Pictures excluded, reproduce exactly the lines below from the one with "[(307,136),(320,142),(324,136),(311,129),(307,136)]" through the one with "[(410,226),(436,237),(447,208),(421,198),(410,226)]", both included.

Supplied entries START

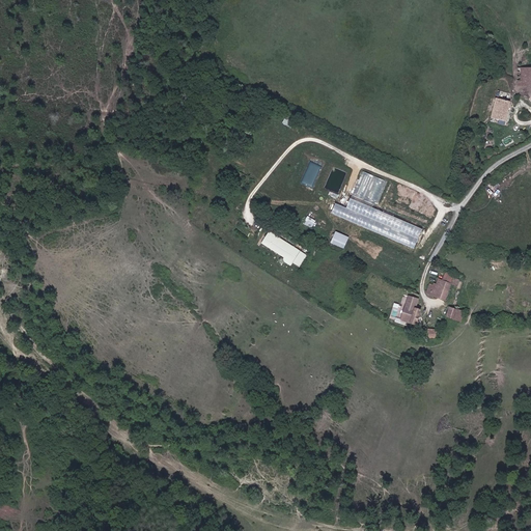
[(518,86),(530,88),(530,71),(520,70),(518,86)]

Supplied entries END
Supplied entries START

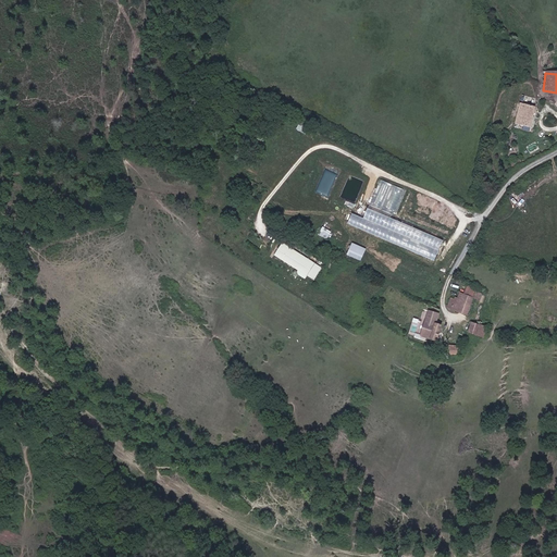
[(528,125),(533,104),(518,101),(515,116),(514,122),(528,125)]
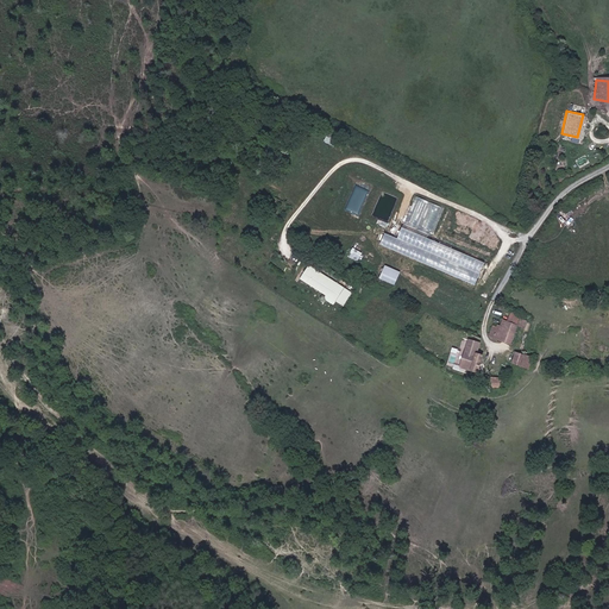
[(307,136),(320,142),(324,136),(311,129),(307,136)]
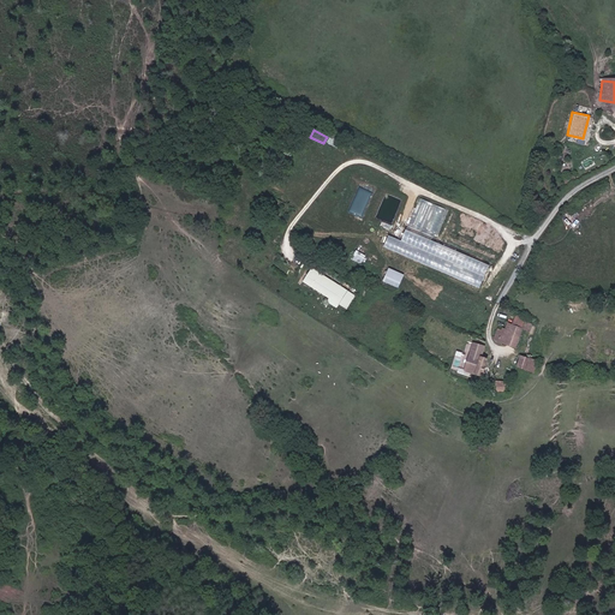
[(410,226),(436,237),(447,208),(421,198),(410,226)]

Supplied entries END
Supplied entries START

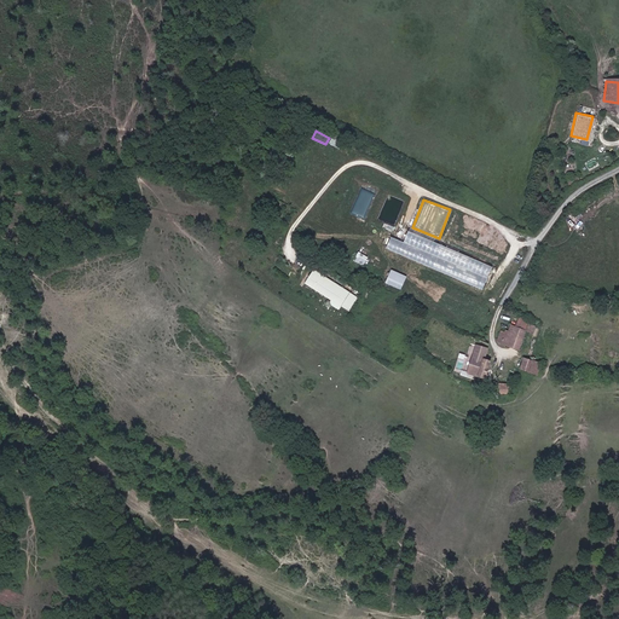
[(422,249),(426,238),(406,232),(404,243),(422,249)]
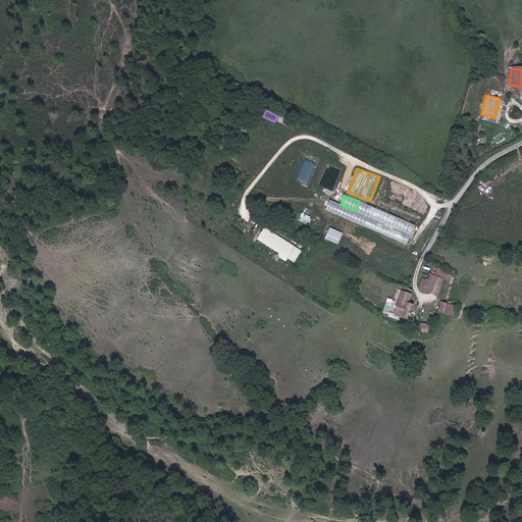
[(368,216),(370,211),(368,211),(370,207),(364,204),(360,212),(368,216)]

Supplied entries END

**Response box**
[(307,136),(320,142),(324,136),(311,129),(307,136)]
[(410,226),(436,237),(447,208),(421,198),(410,226)]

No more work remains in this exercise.